_Data provided_

───

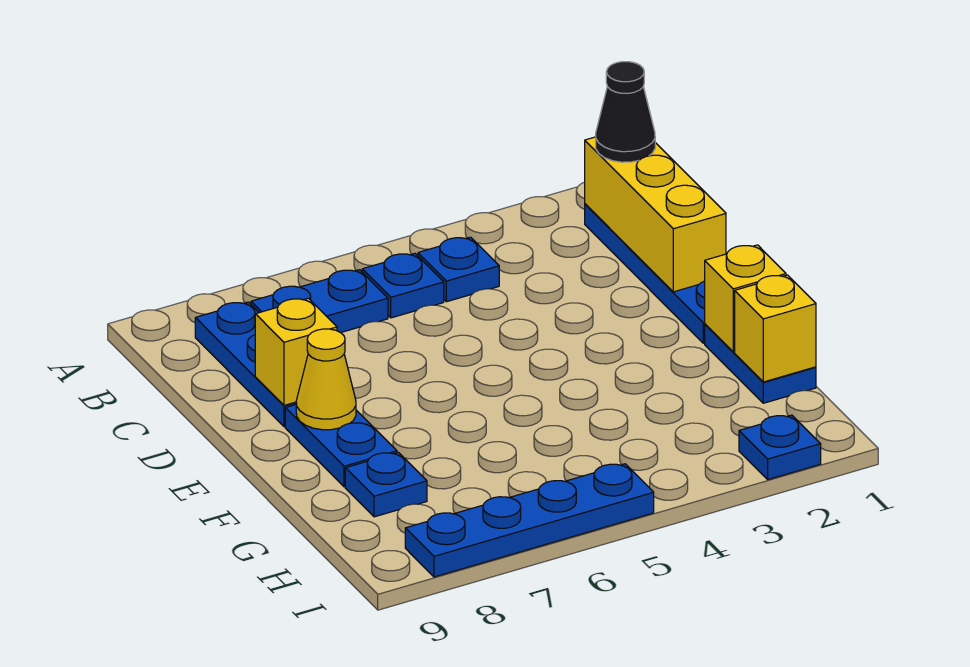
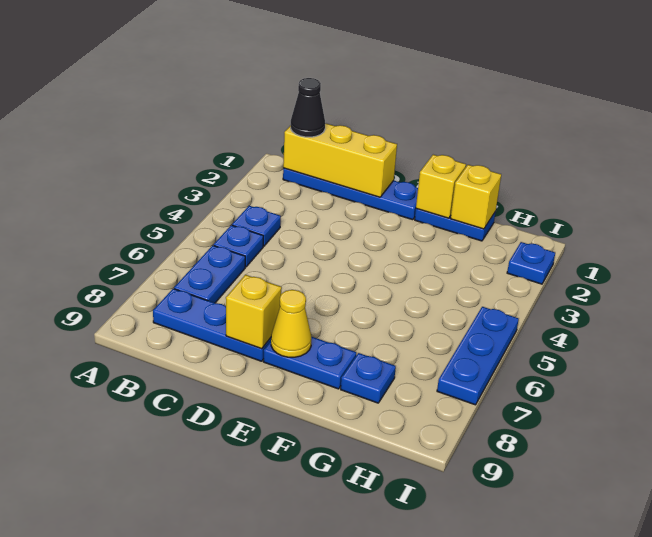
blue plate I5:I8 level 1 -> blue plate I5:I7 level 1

───

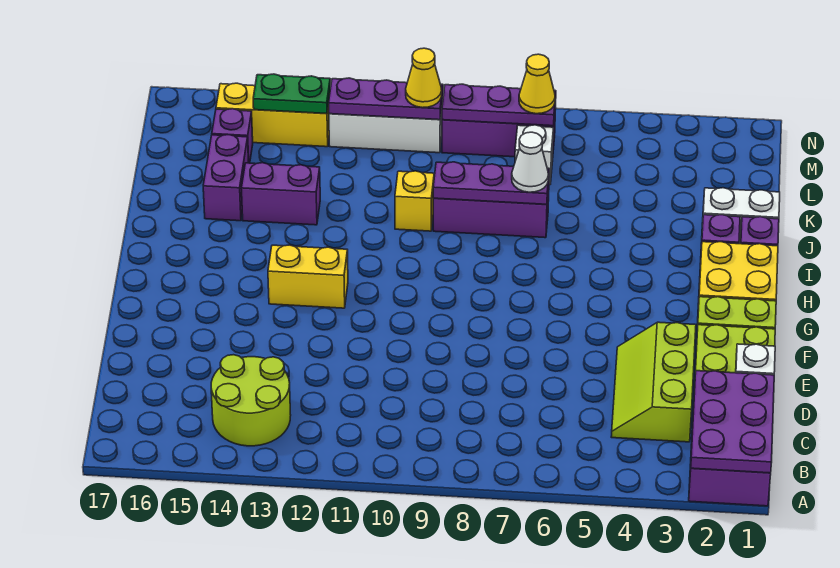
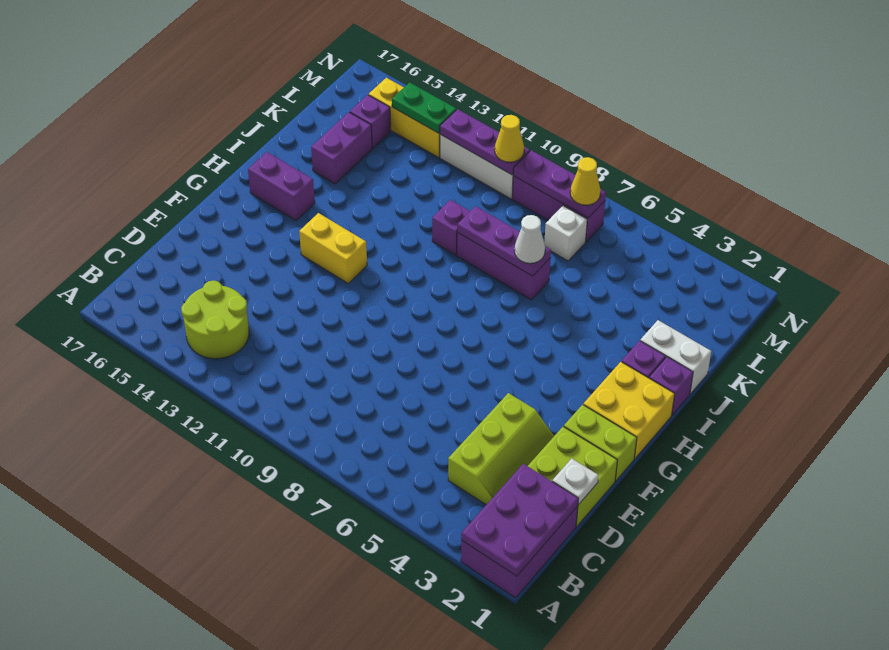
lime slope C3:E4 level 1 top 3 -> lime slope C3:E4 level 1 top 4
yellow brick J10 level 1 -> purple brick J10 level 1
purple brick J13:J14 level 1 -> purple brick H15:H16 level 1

───

_Activity_
Above this instruction are the records; retype exactly the lines from the one containing "lime slope C3:E4 level 1 top 3" up to and including the one containing "purple brick J13:J14".

_Solution for this task_
lime slope C3:E4 level 1 top 3 -> lime slope C3:E4 level 1 top 4
yellow brick J10 level 1 -> purple brick J10 level 1
purple brick J13:J14 level 1 -> purple brick H15:H16 level 1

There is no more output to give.